• Problem to work on
Scan the listing below for the word "brick", then copy each line that has it.

• Exercise data
★ ★ ★ ★ ★ ★ ★
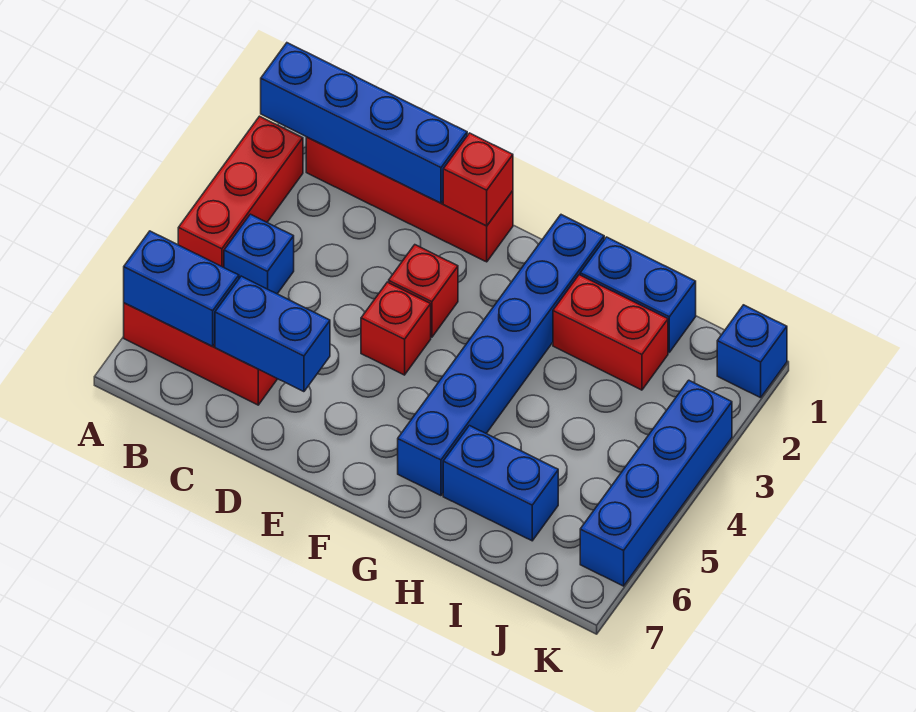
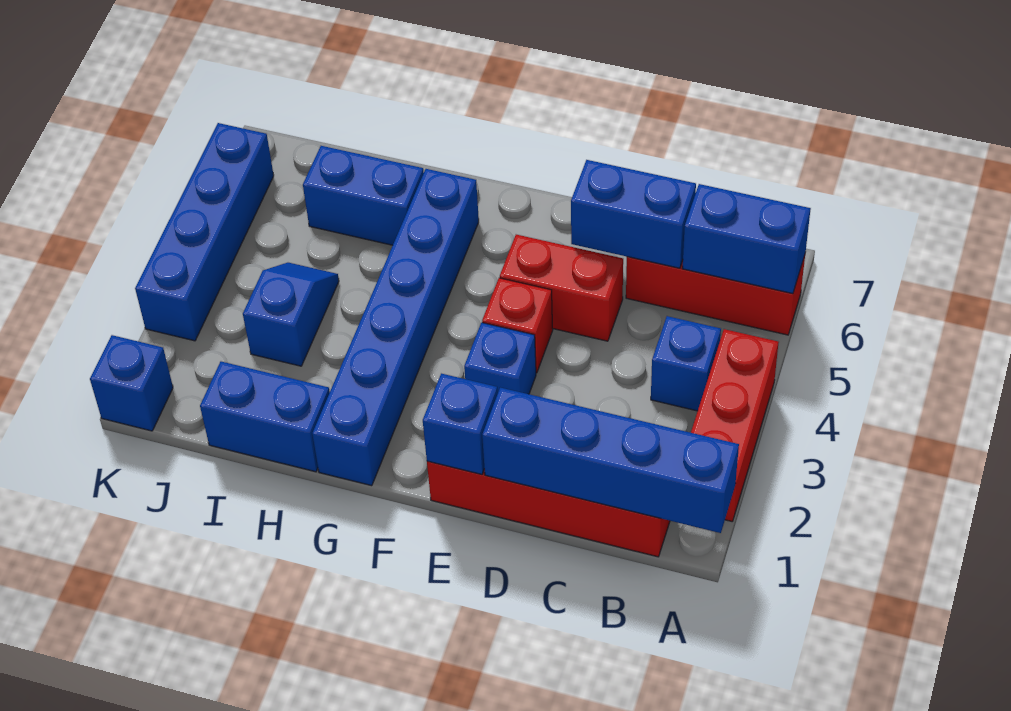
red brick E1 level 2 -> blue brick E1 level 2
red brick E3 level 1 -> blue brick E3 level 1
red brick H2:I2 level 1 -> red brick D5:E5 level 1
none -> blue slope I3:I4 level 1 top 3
★ ★ ★ ★ ★ ★ ★
• Exercise answer
red brick E1 level 2 -> blue brick E1 level 2
red brick E3 level 1 -> blue brick E3 level 1
red brick H2:I2 level 1 -> red brick D5:E5 level 1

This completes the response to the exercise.